Each line of the records that follow must come back exactly, with pictures skipped.

++++ Data provided

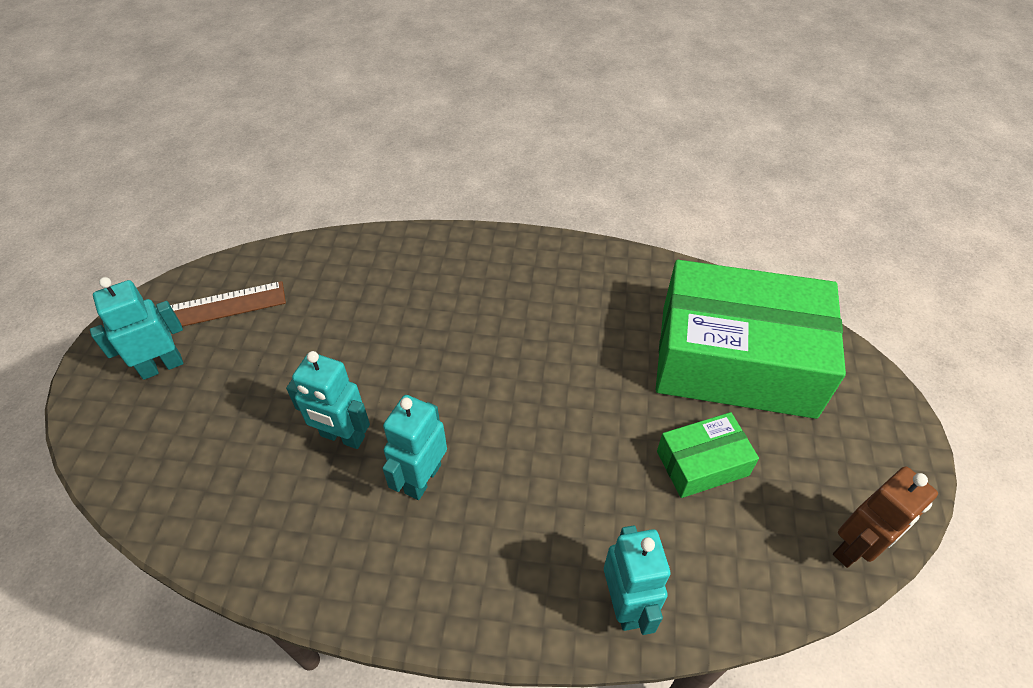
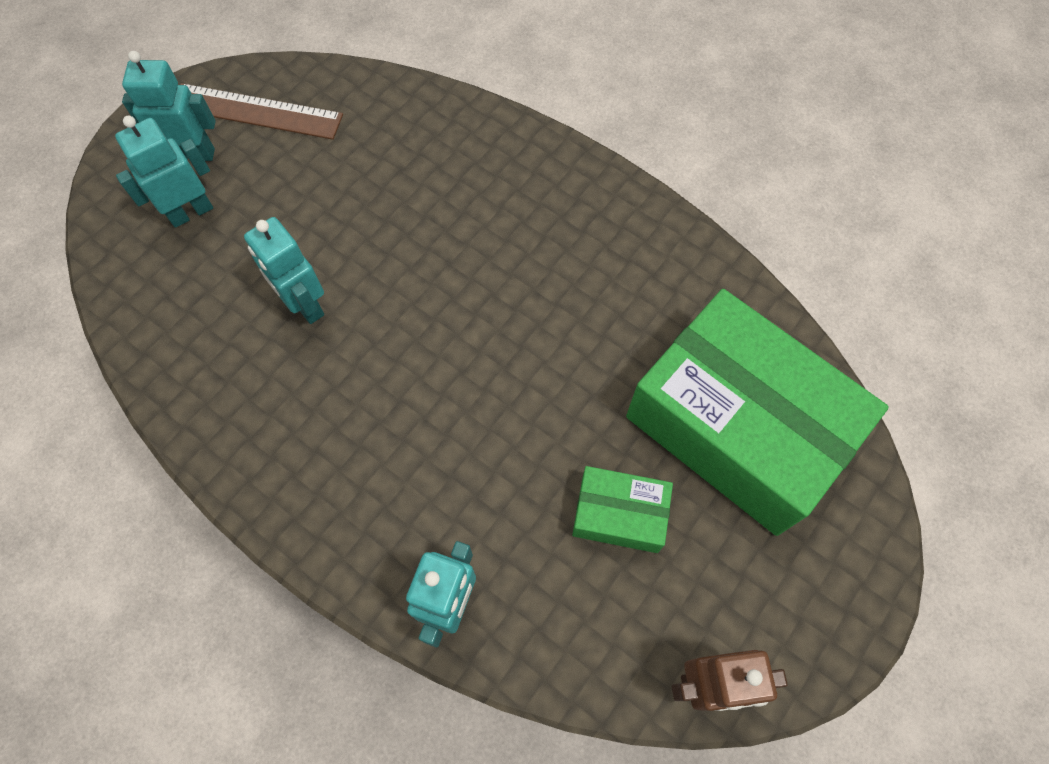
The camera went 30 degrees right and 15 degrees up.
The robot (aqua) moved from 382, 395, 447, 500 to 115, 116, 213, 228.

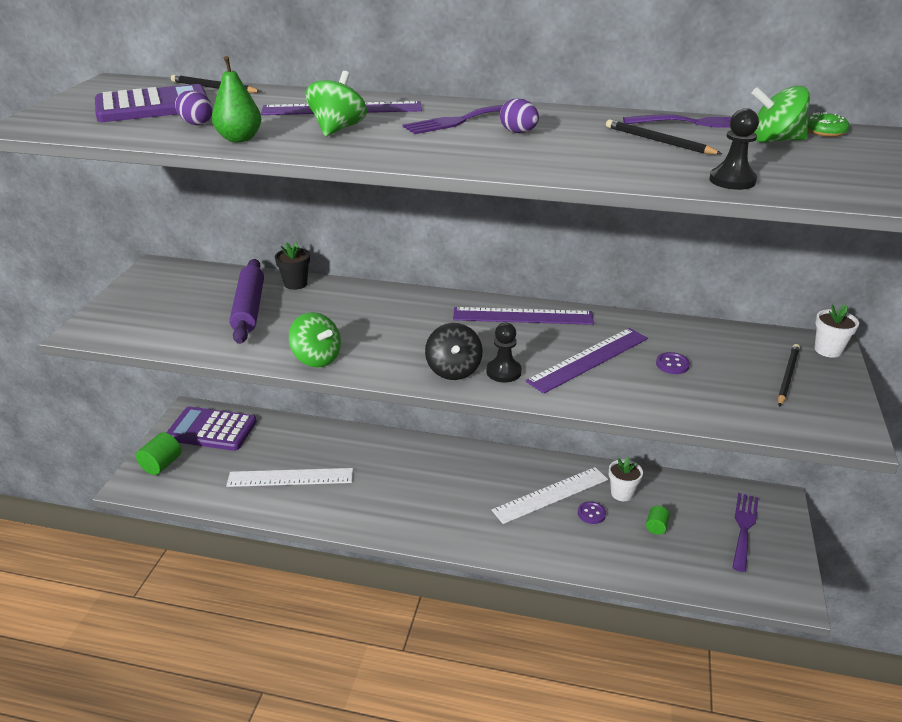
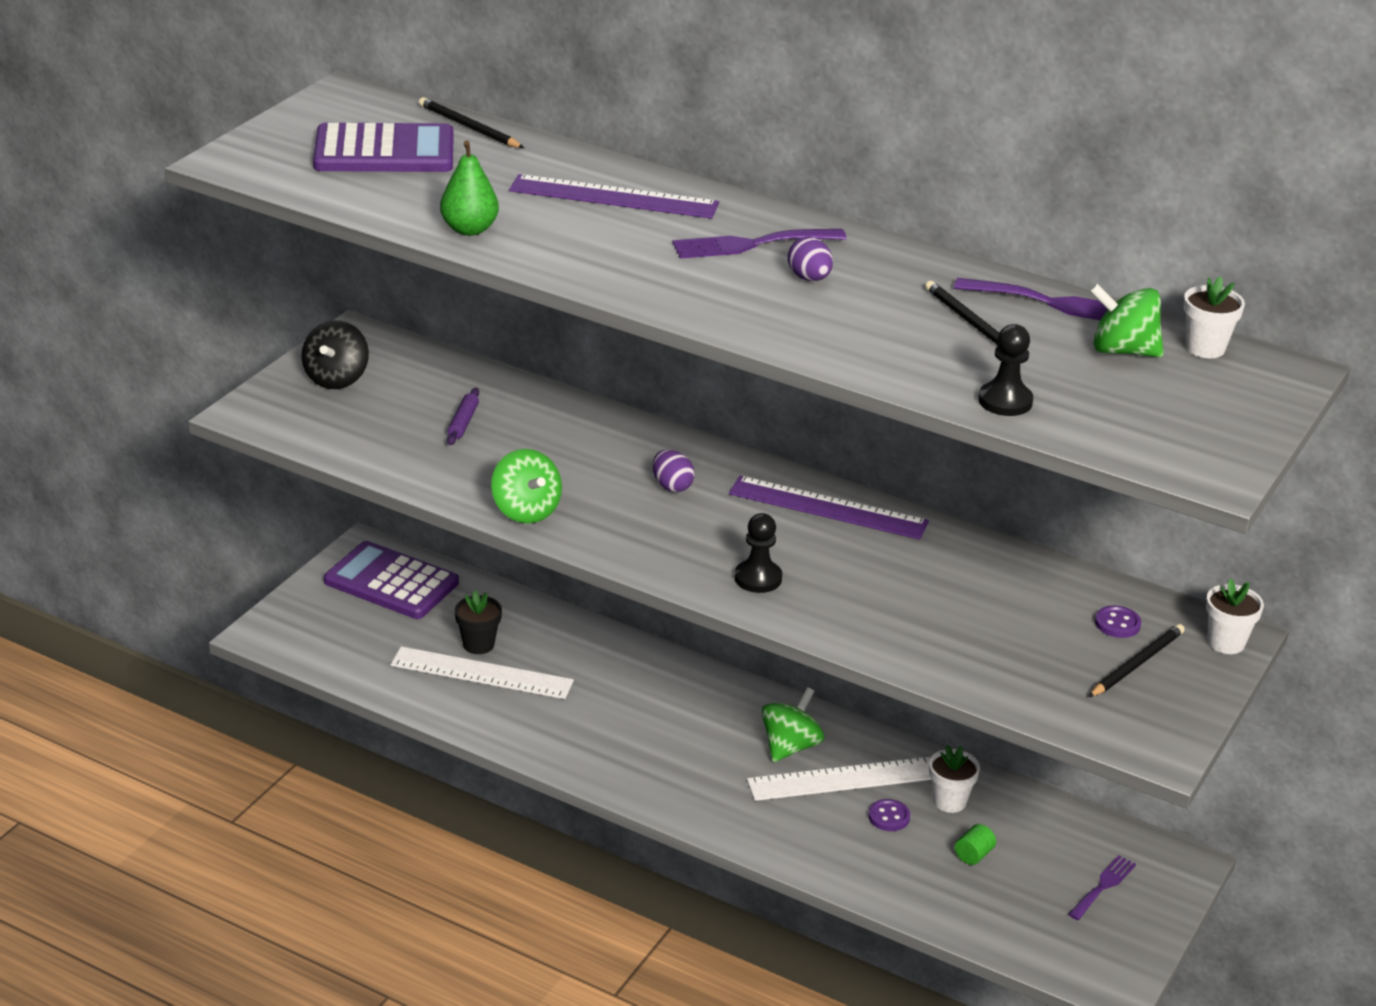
The camera went 15 degrees right and 0 degrees up.
The cylinder (green) at 136, 432, 182, 475 disappeared.
The measuring stick (purple) at 526, 328, 648, 394 disappeared.
The egg (purple) moved from 175, 91, 213, 125 to 653, 450, 695, 492.
The potted plant (ebony) moved from 275, 242, 310, 290 to 455, 590, 502, 654.
The spinning top (green) moved from 306, 71, 367, 136 to 761, 687, 824, 762.
The spinning top (ebony) moved from 425, 323, 483, 380 to 302, 321, 369, 389.
The shirt button (purple) moved from 656, 352, 690, 374 to 1095, 606, 1141, 638.
The glazed donut (green) at 808, 112, 849, 137 was replaced by the potted plant (white) at 1183, 276, 1245, 358.
The dough roller (purple) at 229, 259, 264, 344 changed to 0.47 times the size.
The dinner fork (purple) at 732, 493, 758, 572 changed to 0.66 times the size.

++++++++

• _Result_:
The camera went 30 degrees right and 15 degrees up.
The robot (aqua) moved from 382, 395, 447, 500 to 115, 116, 213, 228.

The camera went 15 degrees right and 0 degrees up.
The cylinder (green) at 136, 432, 182, 475 disappeared.
The measuring stick (purple) at 526, 328, 648, 394 disappeared.
The egg (purple) moved from 175, 91, 213, 125 to 653, 450, 695, 492.
The potted plant (ebony) moved from 275, 242, 310, 290 to 455, 590, 502, 654.
The spinning top (green) moved from 306, 71, 367, 136 to 761, 687, 824, 762.
The spinning top (ebony) moved from 425, 323, 483, 380 to 302, 321, 369, 389.
The shirt button (purple) moved from 656, 352, 690, 374 to 1095, 606, 1141, 638.
The glazed donut (green) at 808, 112, 849, 137 was replaced by the potted plant (white) at 1183, 276, 1245, 358.
The dough roller (purple) at 229, 259, 264, 344 changed to 0.47 times the size.
The dinner fork (purple) at 732, 493, 758, 572 changed to 0.66 times the size.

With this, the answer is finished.